### Input records
▼▼▼

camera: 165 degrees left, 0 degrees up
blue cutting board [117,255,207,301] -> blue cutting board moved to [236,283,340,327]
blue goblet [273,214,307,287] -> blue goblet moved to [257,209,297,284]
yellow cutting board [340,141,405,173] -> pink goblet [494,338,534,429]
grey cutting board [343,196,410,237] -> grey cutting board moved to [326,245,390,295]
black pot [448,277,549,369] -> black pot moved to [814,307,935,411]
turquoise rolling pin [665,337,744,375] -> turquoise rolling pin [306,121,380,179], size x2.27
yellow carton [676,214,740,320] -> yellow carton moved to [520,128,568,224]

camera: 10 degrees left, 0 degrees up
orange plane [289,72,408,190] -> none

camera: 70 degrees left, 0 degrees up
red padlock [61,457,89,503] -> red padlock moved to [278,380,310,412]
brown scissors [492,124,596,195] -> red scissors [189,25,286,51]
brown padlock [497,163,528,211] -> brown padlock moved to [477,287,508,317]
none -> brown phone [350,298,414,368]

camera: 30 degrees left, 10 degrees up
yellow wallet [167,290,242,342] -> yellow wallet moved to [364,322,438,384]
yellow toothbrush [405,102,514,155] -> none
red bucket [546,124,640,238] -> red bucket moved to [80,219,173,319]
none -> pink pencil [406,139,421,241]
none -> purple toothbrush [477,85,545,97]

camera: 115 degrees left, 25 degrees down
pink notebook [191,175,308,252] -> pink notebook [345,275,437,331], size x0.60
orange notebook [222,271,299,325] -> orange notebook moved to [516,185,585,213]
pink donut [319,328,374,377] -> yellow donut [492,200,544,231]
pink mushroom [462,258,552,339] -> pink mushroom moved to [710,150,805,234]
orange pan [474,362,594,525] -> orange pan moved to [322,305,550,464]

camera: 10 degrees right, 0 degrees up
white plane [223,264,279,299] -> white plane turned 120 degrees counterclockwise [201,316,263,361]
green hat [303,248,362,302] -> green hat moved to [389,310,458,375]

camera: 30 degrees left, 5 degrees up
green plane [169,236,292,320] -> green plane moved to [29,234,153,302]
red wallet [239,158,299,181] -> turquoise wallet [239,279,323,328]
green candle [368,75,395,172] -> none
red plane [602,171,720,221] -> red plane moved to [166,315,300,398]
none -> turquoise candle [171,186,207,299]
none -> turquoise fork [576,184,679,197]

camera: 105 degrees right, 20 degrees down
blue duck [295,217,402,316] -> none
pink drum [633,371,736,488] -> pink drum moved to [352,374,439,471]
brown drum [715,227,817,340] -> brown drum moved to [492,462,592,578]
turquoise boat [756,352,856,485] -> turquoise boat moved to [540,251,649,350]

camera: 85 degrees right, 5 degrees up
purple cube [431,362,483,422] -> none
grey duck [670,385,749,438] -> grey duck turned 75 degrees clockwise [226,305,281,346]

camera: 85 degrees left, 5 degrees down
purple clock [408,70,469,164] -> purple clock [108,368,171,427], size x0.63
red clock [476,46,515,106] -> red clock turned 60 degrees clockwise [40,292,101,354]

▲▲▲

### Task directions
Restate every entry exactly. Leave nothing out.

### Result
camera: 165 degrees left, 0 degrees up
blue cutting board [117,255,207,301] -> blue cutting board moved to [236,283,340,327]
blue goblet [273,214,307,287] -> blue goblet moved to [257,209,297,284]
yellow cutting board [340,141,405,173] -> pink goblet [494,338,534,429]
grey cutting board [343,196,410,237] -> grey cutting board moved to [326,245,390,295]
black pot [448,277,549,369] -> black pot moved to [814,307,935,411]
turquoise rolling pin [665,337,744,375] -> turquoise rolling pin [306,121,380,179], size x2.27
yellow carton [676,214,740,320] -> yellow carton moved to [520,128,568,224]

camera: 10 degrees left, 0 degrees up
orange plane [289,72,408,190] -> none

camera: 70 degrees left, 0 degrees up
red padlock [61,457,89,503] -> red padlock moved to [278,380,310,412]
brown scissors [492,124,596,195] -> red scissors [189,25,286,51]
brown padlock [497,163,528,211] -> brown padlock moved to [477,287,508,317]
none -> brown phone [350,298,414,368]

camera: 30 degrees left, 10 degrees up
yellow wallet [167,290,242,342] -> yellow wallet moved to [364,322,438,384]
yellow toothbrush [405,102,514,155] -> none
red bucket [546,124,640,238] -> red bucket moved to [80,219,173,319]
none -> pink pencil [406,139,421,241]
none -> purple toothbrush [477,85,545,97]

camera: 115 degrees left, 25 degrees down
pink notebook [191,175,308,252] -> pink notebook [345,275,437,331], size x0.60
orange notebook [222,271,299,325] -> orange notebook moved to [516,185,585,213]
pink donut [319,328,374,377] -> yellow donut [492,200,544,231]
pink mushroom [462,258,552,339] -> pink mushroom moved to [710,150,805,234]
orange pan [474,362,594,525] -> orange pan moved to [322,305,550,464]

camera: 10 degrees right, 0 degrees up
white plane [223,264,279,299] -> white plane turned 120 degrees counterclockwise [201,316,263,361]
green hat [303,248,362,302] -> green hat moved to [389,310,458,375]

camera: 30 degrees left, 5 degrees up
green plane [169,236,292,320] -> green plane moved to [29,234,153,302]
red wallet [239,158,299,181] -> turquoise wallet [239,279,323,328]
green candle [368,75,395,172] -> none
red plane [602,171,720,221] -> red plane moved to [166,315,300,398]
none -> turquoise candle [171,186,207,299]
none -> turquoise fork [576,184,679,197]

camera: 105 degrees right, 20 degrees down
blue duck [295,217,402,316] -> none
pink drum [633,371,736,488] -> pink drum moved to [352,374,439,471]
brown drum [715,227,817,340] -> brown drum moved to [492,462,592,578]
turquoise boat [756,352,856,485] -> turquoise boat moved to [540,251,649,350]

camera: 85 degrees right, 5 degrees up
purple cube [431,362,483,422] -> none
grey duck [670,385,749,438] -> grey duck turned 75 degrees clockwise [226,305,281,346]

camera: 85 degrees left, 5 degrees down
purple clock [408,70,469,164] -> purple clock [108,368,171,427], size x0.63
red clock [476,46,515,106] -> red clock turned 60 degrees clockwise [40,292,101,354]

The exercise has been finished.